» **Task**: Every line of the entries with the word "none" in it should be shown.
⁂
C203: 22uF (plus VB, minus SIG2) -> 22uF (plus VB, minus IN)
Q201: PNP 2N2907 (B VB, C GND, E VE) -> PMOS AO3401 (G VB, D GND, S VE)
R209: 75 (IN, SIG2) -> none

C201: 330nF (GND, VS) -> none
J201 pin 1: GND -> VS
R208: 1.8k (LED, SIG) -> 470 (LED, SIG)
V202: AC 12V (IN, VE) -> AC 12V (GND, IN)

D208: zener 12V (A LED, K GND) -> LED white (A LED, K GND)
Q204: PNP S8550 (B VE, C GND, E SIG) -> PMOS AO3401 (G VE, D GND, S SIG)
⁂
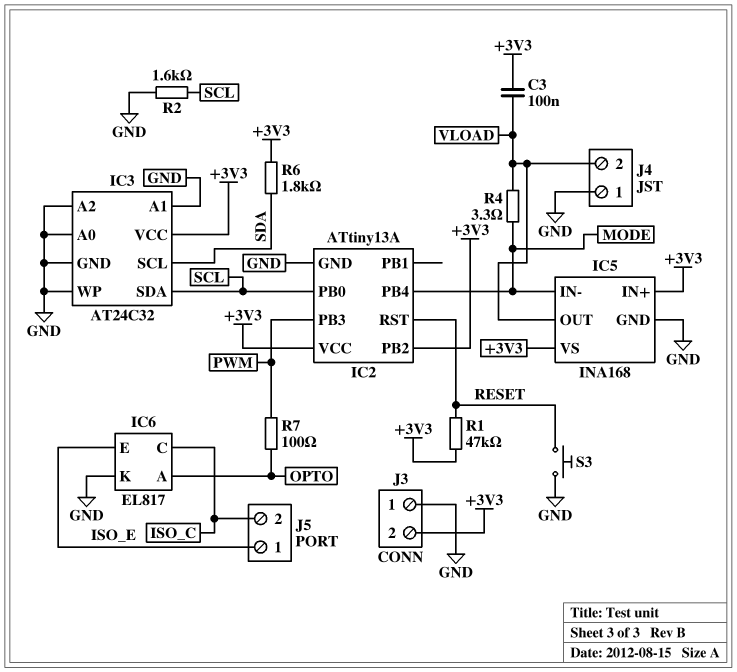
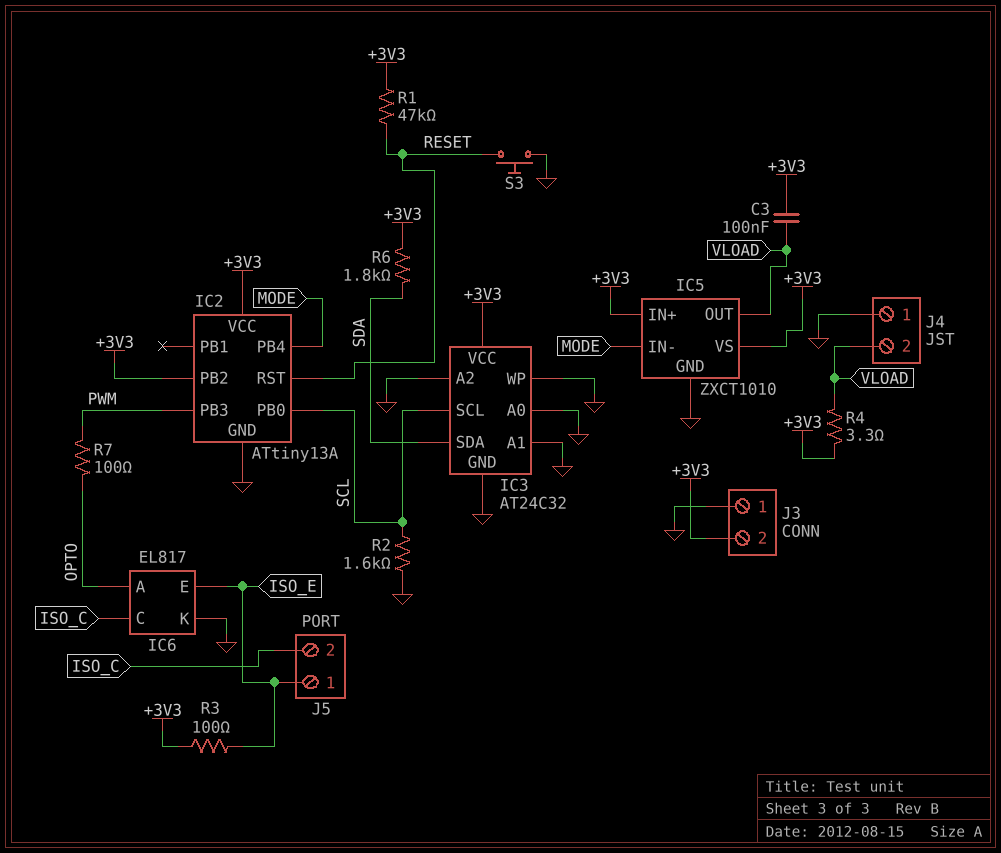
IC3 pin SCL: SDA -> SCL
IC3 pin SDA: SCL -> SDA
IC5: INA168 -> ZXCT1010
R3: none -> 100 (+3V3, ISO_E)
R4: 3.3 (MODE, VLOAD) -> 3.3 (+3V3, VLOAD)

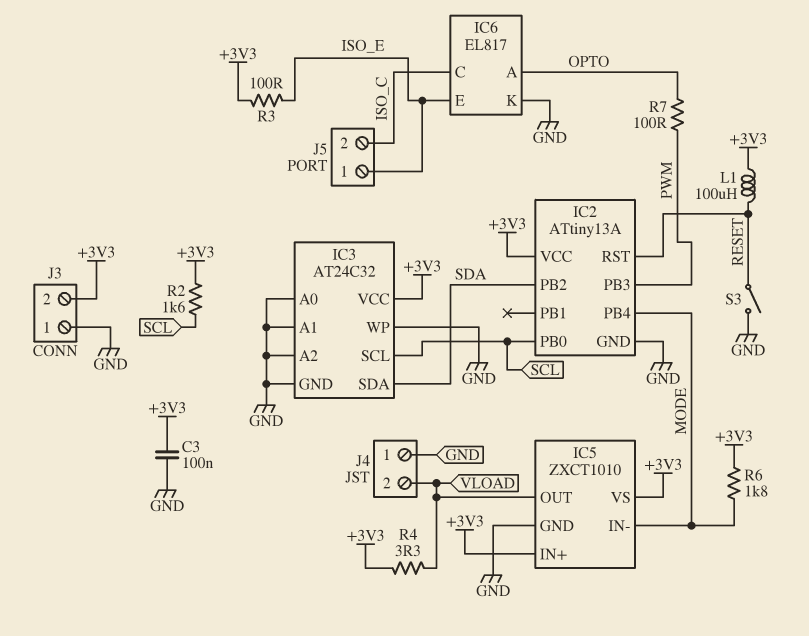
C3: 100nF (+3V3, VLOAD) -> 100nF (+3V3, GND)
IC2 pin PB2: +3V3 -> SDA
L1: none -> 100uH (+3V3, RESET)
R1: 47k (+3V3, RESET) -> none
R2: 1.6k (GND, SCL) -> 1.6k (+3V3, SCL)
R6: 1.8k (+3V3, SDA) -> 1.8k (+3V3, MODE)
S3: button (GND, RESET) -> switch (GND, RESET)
⁂
» **Answer for the task**:
R209: 75 (IN, SIG2) -> none
C201: 330nF (GND, VS) -> none
R3: none -> 100 (+3V3, ISO_E)
L1: none -> 100uH (+3V3, RESET)
R1: 47k (+3V3, RESET) -> none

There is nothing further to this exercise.